Content starts

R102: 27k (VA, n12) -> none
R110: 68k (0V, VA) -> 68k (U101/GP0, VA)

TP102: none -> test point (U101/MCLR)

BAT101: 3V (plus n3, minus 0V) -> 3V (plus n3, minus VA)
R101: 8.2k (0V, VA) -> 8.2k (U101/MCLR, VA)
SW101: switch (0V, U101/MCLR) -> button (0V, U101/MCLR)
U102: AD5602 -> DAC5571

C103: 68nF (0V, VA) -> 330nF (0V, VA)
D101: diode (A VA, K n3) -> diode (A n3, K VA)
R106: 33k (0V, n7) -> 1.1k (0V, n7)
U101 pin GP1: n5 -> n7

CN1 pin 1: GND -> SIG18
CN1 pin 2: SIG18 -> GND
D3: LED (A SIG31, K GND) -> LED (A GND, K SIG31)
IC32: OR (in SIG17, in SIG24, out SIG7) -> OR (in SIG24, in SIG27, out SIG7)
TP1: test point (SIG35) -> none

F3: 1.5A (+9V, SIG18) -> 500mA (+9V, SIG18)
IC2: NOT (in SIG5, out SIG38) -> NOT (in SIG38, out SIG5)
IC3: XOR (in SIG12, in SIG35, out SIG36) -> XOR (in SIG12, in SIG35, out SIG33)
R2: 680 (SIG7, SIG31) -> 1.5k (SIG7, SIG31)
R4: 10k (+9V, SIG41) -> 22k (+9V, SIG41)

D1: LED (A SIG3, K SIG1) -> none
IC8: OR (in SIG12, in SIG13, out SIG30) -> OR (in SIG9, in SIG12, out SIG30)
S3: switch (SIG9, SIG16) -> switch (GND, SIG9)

Content ends

## REQUIRED WORK
Scan the listing above for the word "MCLR" and copy every line that holds it.

## TASK ANSWER
TP102: none -> test point (U101/MCLR)
R101: 8.2k (0V, VA) -> 8.2k (U101/MCLR, VA)
SW101: switch (0V, U101/MCLR) -> button (0V, U101/MCLR)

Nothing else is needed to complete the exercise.